**Goal of the exercise:** After finding the line containing "(715, 82) = (354, 119): none" below, please output that line and each following one through the line containing "(922, 255) = (755, 224): white nut -> none", exactly as written.

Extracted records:
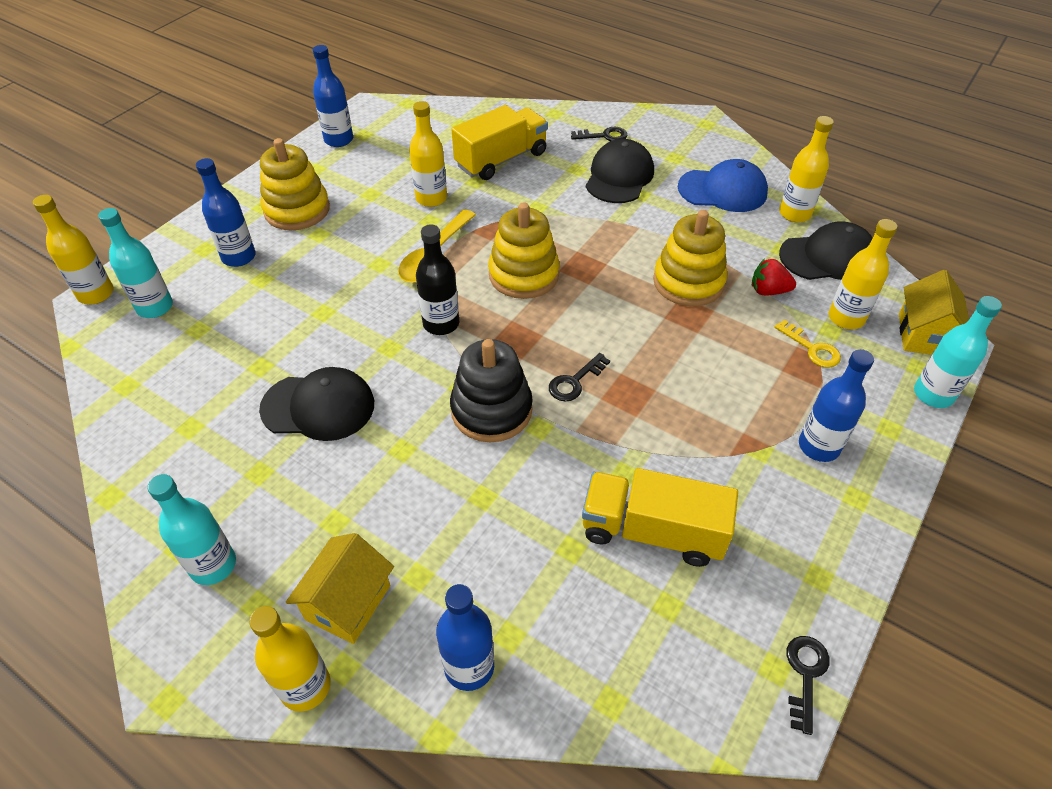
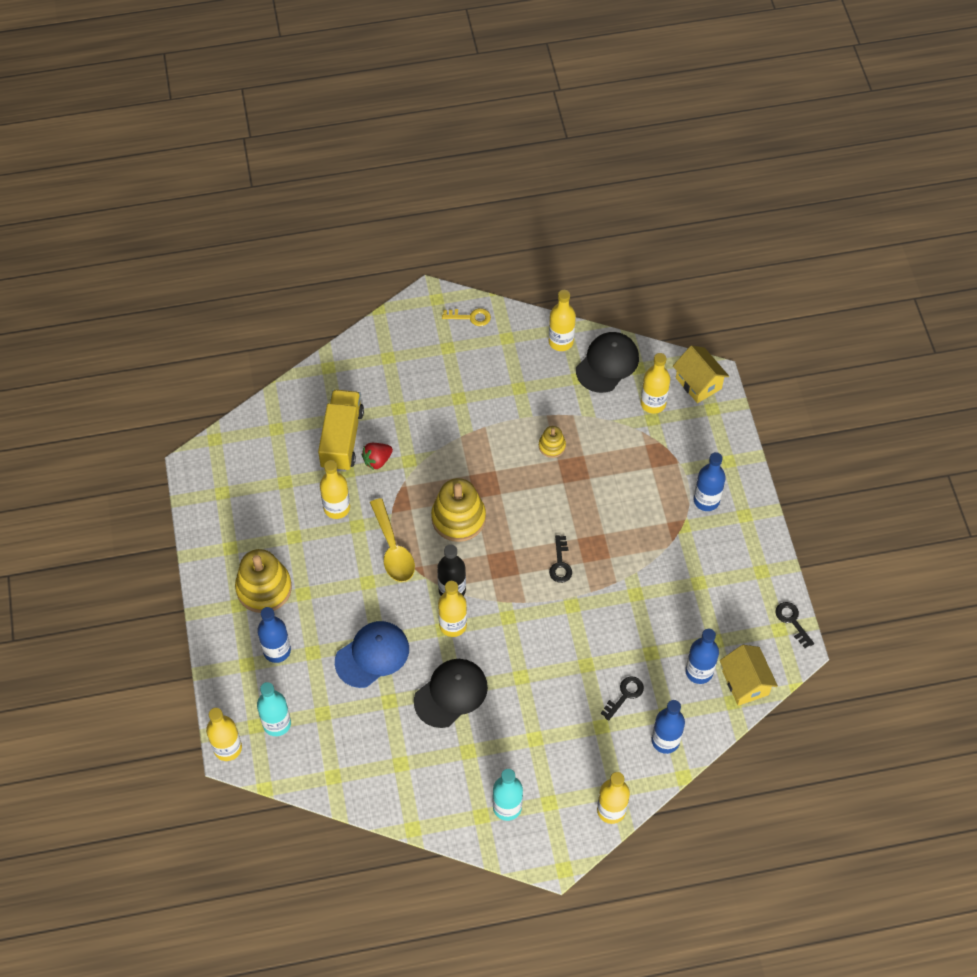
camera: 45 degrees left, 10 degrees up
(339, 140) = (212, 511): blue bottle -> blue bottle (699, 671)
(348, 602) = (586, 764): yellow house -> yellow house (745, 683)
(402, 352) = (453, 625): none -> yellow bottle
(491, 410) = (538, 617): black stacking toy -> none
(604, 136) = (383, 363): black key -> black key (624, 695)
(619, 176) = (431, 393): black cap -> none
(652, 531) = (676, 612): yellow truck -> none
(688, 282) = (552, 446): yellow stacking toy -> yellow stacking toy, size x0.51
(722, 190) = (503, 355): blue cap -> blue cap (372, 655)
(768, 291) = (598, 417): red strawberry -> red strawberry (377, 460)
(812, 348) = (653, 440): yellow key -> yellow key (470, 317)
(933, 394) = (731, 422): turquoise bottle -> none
---
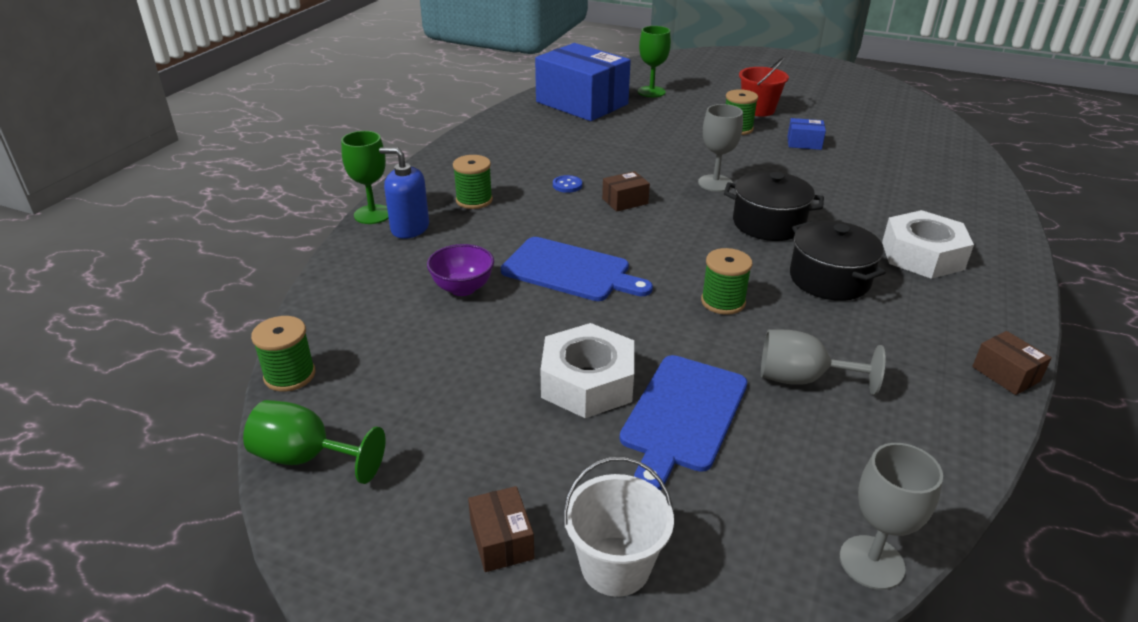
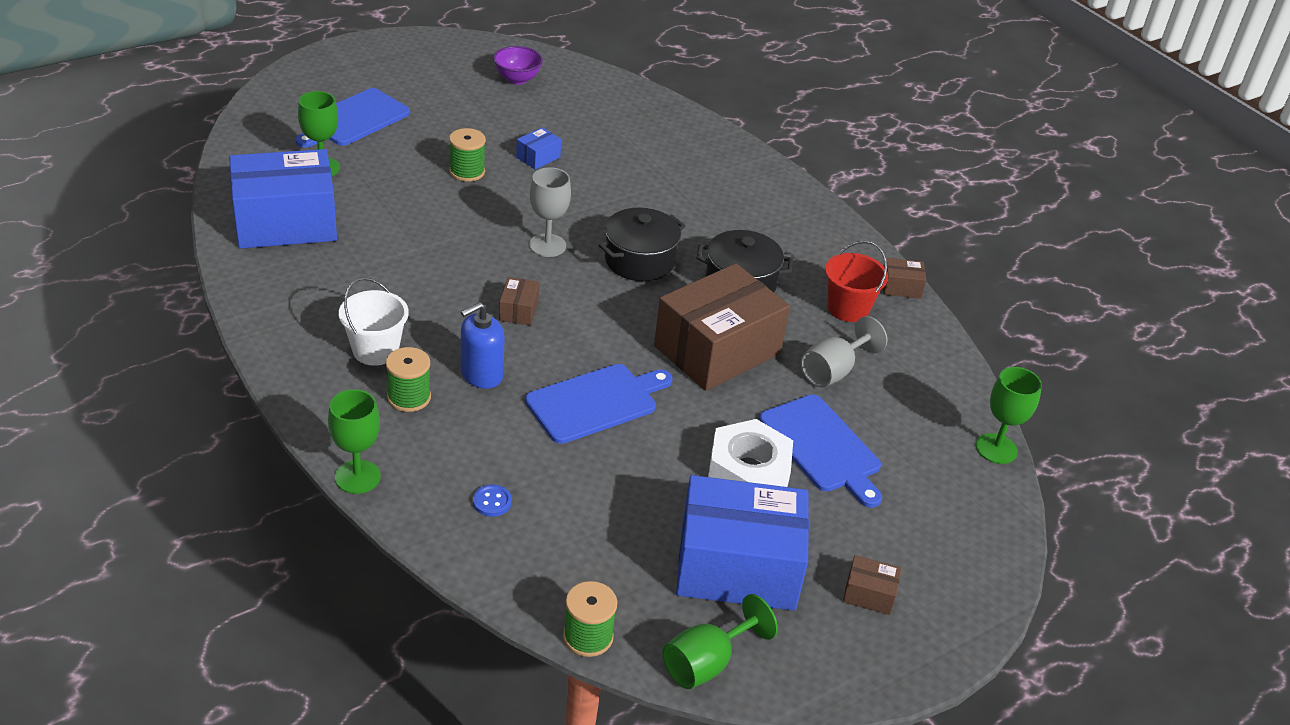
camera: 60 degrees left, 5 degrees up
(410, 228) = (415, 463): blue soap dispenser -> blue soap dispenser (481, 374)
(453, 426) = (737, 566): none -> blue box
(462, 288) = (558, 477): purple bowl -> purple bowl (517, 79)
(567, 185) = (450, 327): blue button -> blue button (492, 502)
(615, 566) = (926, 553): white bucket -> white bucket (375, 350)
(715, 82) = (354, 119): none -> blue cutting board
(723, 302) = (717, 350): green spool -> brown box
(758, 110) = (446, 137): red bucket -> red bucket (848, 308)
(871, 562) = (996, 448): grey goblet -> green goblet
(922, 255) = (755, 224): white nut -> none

**Response to this task:**
(715, 82) = (354, 119): none -> blue cutting board
(723, 302) = (717, 350): green spool -> brown box
(758, 110) = (446, 137): red bucket -> red bucket (848, 308)
(871, 562) = (996, 448): grey goblet -> green goblet
(922, 255) = (755, 224): white nut -> none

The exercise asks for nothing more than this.